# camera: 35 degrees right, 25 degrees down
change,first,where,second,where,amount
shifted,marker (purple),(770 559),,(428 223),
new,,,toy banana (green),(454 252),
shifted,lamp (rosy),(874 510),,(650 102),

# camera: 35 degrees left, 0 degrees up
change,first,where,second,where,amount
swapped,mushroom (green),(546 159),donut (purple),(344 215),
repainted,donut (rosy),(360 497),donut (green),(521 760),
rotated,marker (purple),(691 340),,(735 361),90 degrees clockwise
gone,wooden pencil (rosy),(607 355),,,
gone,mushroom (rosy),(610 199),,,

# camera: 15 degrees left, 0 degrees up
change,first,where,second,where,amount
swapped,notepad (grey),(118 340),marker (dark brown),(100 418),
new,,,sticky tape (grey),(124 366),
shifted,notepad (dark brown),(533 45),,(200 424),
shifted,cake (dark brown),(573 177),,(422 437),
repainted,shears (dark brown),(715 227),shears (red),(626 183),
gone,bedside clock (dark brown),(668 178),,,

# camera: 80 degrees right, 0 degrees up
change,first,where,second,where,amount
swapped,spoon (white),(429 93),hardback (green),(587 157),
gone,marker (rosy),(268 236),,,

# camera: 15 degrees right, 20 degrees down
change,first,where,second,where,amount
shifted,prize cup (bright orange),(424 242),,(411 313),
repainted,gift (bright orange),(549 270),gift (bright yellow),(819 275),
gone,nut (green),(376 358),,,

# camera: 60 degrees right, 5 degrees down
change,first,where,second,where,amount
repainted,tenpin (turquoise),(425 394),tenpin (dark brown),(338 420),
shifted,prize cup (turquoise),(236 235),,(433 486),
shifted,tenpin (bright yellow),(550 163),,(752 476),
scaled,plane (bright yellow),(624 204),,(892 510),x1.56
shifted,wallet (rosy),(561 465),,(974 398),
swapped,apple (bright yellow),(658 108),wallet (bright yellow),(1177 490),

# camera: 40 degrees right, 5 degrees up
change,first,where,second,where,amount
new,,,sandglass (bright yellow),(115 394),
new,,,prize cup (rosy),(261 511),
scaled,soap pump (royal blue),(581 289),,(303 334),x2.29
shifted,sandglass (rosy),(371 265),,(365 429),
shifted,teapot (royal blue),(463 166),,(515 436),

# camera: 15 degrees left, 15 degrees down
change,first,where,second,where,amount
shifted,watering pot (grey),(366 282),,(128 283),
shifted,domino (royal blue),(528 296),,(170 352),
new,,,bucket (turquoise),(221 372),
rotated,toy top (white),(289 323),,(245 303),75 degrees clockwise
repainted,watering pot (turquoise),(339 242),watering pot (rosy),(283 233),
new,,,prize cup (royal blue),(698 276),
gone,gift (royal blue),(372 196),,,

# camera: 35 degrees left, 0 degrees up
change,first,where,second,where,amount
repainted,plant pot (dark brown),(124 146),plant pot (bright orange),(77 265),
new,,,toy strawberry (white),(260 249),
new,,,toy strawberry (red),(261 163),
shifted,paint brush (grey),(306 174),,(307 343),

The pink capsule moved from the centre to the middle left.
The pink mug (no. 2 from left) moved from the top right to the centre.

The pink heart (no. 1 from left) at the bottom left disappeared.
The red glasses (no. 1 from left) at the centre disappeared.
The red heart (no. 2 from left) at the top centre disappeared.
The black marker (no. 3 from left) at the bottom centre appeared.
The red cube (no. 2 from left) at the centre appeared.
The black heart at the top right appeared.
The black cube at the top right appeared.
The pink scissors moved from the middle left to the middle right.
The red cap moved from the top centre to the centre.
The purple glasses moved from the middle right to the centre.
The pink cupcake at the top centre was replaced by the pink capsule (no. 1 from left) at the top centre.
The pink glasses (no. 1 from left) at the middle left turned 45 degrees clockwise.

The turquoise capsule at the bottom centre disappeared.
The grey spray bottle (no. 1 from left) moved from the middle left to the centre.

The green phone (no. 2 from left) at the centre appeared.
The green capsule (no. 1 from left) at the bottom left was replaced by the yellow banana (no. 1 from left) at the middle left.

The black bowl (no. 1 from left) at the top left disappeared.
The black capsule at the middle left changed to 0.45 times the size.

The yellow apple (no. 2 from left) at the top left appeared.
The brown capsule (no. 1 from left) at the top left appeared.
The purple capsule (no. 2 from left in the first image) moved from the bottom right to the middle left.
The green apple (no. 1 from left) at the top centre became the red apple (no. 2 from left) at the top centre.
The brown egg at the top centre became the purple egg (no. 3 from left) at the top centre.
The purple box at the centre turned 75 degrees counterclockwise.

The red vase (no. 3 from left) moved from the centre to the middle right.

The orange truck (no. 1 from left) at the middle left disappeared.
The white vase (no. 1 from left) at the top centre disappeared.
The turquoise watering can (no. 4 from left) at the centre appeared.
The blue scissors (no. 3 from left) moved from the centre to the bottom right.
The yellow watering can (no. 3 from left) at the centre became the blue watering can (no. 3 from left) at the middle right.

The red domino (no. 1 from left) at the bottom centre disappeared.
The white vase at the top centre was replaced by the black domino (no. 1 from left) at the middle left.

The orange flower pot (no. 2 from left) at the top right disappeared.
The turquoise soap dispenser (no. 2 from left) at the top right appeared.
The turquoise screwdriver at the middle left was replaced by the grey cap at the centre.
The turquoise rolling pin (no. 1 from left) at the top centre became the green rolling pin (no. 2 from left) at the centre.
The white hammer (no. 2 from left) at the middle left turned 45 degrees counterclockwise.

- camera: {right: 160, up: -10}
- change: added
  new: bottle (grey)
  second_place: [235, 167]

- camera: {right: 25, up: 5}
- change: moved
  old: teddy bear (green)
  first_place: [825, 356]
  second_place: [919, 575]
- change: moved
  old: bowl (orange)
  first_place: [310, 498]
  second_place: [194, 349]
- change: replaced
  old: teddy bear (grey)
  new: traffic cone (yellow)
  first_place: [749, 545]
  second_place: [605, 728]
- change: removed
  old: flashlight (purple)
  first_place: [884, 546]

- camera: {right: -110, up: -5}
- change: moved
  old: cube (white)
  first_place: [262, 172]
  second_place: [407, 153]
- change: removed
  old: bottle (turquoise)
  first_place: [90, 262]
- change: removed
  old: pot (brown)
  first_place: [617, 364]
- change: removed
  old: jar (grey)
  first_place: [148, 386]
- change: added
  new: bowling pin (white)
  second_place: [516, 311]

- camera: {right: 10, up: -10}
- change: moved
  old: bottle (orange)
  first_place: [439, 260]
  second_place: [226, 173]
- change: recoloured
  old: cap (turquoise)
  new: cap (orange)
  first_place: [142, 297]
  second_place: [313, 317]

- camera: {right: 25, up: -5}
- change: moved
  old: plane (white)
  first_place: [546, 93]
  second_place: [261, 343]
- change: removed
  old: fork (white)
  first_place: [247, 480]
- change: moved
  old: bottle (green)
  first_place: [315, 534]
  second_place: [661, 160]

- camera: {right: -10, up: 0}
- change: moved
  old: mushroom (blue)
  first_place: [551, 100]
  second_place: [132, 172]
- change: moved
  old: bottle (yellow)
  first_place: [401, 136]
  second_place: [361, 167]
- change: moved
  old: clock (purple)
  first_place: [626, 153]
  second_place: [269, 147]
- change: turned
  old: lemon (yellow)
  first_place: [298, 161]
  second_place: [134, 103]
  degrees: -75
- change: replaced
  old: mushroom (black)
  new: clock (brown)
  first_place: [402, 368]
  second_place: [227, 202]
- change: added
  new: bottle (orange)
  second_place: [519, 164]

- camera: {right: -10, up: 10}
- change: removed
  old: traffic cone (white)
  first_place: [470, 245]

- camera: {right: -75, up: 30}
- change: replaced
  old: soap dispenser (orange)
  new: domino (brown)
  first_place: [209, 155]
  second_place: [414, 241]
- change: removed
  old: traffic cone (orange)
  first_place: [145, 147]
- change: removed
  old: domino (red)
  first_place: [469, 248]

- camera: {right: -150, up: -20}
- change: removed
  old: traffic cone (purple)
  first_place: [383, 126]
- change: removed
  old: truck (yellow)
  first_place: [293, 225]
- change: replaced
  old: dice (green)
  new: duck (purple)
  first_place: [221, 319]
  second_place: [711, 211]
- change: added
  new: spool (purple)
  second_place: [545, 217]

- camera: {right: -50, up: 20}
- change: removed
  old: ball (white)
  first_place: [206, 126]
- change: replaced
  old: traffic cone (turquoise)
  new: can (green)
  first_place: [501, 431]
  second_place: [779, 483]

++++

=== Problem statement ===
State how many lines in the listing above contain the string "counterclockwise". Include no other words.

=== Output below ===
2